#### [What this task involves]
Only lines containing the word "VMID" are needed; pull them out of the material.

#### [Input material]

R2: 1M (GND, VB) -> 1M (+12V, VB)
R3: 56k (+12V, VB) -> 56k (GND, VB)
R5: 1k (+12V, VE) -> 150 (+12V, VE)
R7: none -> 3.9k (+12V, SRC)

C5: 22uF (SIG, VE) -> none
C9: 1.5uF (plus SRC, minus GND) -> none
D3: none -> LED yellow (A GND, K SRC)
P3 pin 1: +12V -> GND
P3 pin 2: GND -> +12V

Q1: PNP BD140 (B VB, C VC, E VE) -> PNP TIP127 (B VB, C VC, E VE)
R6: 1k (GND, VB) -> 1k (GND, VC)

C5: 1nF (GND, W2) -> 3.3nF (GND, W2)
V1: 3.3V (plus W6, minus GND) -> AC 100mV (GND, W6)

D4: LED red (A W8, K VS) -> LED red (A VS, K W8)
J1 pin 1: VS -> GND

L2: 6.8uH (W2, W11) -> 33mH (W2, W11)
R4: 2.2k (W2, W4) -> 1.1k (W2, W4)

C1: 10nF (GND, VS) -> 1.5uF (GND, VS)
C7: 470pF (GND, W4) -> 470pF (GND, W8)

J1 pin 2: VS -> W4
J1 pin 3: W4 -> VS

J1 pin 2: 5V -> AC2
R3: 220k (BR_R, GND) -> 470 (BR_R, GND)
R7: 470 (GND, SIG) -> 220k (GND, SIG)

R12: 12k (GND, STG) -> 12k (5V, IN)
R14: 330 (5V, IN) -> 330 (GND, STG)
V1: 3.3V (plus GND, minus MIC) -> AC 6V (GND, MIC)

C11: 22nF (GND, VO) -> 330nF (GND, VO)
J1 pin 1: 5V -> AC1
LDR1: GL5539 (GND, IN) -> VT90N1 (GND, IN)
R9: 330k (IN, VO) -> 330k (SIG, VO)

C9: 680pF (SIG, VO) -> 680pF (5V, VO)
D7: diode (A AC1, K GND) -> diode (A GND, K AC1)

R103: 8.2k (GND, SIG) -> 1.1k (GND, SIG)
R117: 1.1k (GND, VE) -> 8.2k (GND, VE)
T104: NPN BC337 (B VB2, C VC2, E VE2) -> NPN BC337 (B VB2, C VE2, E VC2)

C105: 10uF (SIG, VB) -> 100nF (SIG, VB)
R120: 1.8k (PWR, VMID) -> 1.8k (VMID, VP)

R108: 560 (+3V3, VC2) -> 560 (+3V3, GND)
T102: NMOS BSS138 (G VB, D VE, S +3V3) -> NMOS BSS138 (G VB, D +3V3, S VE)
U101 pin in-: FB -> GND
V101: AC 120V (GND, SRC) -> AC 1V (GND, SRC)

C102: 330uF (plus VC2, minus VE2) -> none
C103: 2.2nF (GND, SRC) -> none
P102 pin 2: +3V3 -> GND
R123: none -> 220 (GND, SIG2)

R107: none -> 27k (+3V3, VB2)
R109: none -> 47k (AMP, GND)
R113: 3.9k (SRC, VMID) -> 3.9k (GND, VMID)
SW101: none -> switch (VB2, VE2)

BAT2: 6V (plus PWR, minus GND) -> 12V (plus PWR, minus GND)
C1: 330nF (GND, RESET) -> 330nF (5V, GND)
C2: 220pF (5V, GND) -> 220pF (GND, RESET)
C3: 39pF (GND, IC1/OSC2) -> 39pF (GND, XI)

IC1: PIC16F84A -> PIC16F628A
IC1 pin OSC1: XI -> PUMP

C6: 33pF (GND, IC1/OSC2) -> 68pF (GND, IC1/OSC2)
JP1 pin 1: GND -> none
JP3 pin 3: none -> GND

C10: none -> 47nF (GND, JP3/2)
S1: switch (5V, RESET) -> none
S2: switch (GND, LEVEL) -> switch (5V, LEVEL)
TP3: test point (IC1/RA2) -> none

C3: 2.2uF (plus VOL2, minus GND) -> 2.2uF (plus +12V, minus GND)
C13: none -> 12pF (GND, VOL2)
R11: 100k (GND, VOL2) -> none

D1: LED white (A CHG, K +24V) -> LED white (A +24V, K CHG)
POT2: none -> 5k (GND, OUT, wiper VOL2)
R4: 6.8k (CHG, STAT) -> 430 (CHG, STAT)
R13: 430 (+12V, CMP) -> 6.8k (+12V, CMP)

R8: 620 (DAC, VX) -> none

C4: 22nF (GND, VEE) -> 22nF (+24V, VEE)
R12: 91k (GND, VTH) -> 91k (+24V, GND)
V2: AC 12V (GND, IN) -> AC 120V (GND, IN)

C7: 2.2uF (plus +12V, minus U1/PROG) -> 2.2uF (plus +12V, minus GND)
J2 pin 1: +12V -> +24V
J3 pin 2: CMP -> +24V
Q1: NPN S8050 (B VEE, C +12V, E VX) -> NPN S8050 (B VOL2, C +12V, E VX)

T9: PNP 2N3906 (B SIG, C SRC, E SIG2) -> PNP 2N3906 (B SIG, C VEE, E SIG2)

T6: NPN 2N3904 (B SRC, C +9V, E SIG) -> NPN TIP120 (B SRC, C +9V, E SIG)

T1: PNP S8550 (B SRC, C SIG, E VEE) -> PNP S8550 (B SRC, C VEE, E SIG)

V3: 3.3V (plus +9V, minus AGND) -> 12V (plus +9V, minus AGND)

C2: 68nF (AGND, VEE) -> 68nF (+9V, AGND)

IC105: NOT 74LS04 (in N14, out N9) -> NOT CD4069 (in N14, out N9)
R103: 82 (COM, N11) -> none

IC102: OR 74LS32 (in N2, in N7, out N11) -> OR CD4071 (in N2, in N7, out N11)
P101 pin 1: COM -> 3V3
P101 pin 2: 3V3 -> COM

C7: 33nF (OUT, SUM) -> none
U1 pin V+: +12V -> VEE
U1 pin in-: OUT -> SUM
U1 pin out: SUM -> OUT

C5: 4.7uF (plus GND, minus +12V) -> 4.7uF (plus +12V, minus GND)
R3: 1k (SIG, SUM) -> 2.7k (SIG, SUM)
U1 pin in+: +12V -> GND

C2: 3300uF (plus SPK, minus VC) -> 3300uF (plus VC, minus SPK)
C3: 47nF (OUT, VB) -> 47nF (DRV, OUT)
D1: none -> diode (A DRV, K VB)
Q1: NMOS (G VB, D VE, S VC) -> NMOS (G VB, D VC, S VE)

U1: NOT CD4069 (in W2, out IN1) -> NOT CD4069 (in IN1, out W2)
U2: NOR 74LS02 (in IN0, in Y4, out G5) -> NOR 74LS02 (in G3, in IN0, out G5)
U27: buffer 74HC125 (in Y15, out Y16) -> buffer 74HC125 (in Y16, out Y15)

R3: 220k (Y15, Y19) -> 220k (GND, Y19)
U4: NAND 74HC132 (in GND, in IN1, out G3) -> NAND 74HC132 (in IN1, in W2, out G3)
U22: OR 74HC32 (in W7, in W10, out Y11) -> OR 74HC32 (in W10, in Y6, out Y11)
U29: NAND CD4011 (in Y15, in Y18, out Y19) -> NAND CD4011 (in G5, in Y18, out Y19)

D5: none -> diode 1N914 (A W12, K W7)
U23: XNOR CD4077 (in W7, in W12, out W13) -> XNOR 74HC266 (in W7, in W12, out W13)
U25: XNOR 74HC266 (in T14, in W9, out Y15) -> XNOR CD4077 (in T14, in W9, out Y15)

#### [Answer section]
R120: 1.8k (PWR, VMID) -> 1.8k (VMID, VP)
R113: 3.9k (SRC, VMID) -> 3.9k (GND, VMID)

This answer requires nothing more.